## Goal of the exercise
The line containing "(550, 282) = (393, 385): yellow" marks where to begin; quote it and every line after it through the end of the data, exactly as written.

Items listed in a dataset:
——

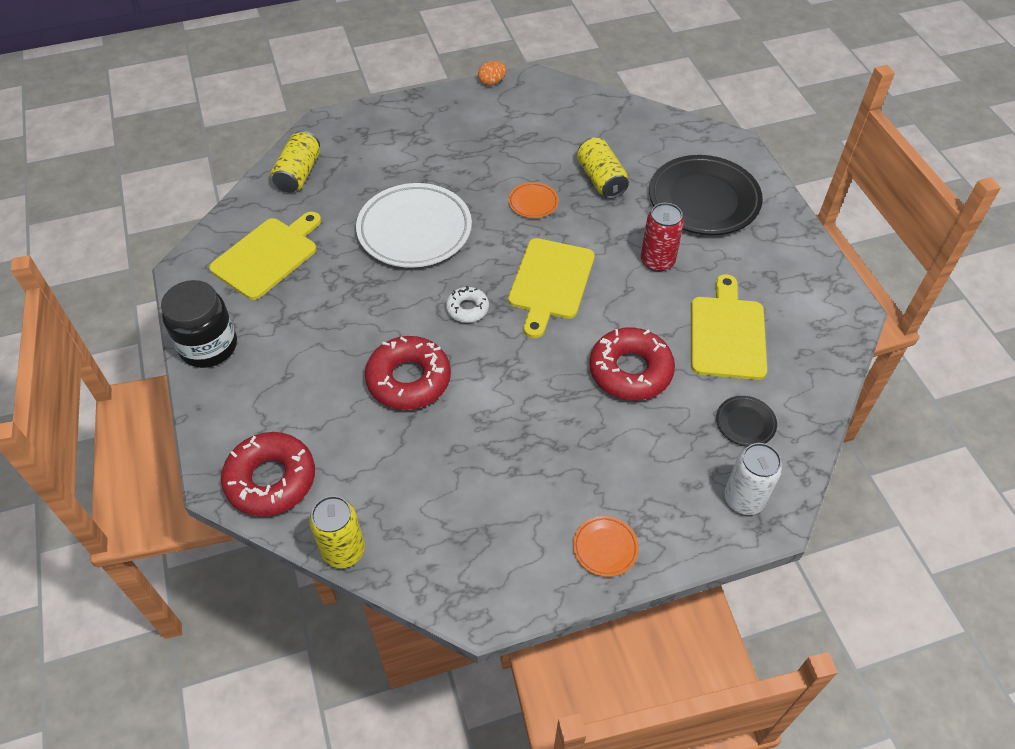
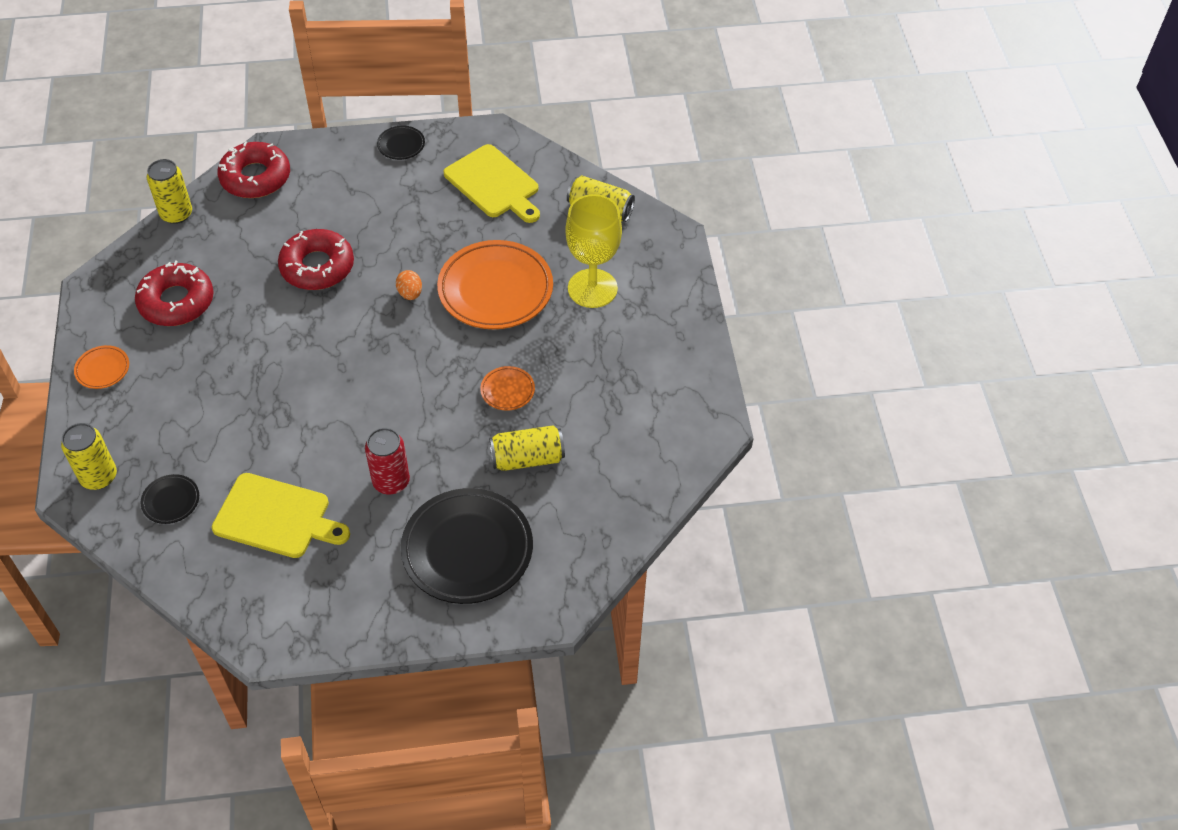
camera: 100 degrees right, 0 degrees up
(208, 346) = (401, 145): black jar -> black plate
(400, 166) = (592, 288): none -> yellow goblet
(414, 230) = (495, 290): white plate -> orange plate
(467, 308) = (382, 316): white donut -> none
(492, 82) = (719, 386): orange egg -> orange egg (410, 293)
(550, 282) = (393, 385): yellow cutting board -> none
(630, 371) = (264, 426): red donut -> red donut (176, 302)
(744, 499) = (99, 477): white can -> yellow can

——

## Result of this exercise
(550, 282) = (393, 385): yellow cutting board -> none
(630, 371) = (264, 426): red donut -> red donut (176, 302)
(744, 499) = (99, 477): white can -> yellow can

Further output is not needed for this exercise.